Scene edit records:
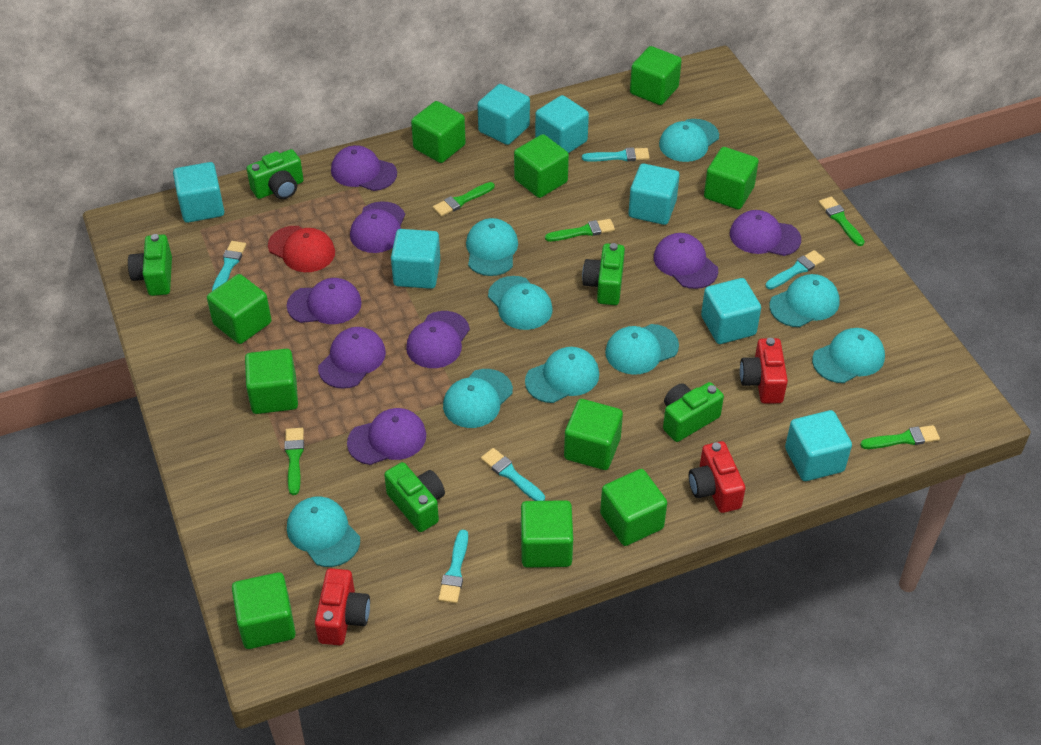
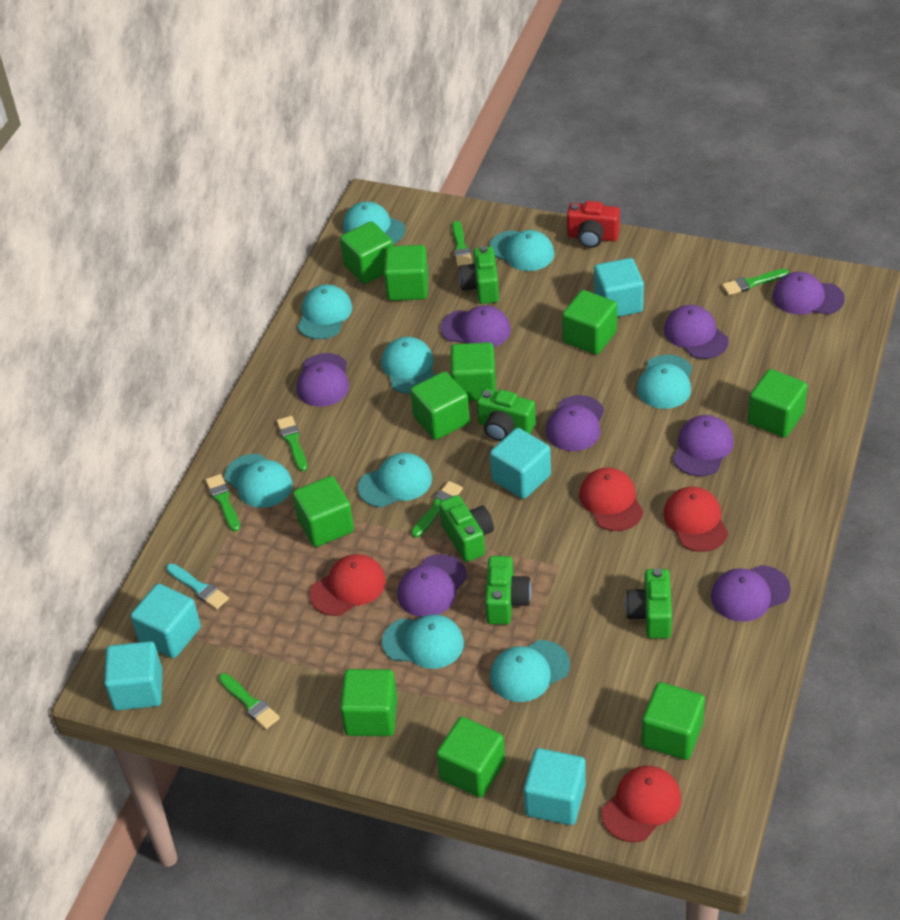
green brush: 5 -> 6
red camera: 3 -> 1
red cap: 1 -> 4
turquoise brush: 5 -> 1
turquoise cube: 7 -> 5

### TRY IT:
Once a line of the records is found to contain "turquoise", copy it out.

### COMPLETED TASK:
turquoise brush: 5 -> 1
turquoise cube: 7 -> 5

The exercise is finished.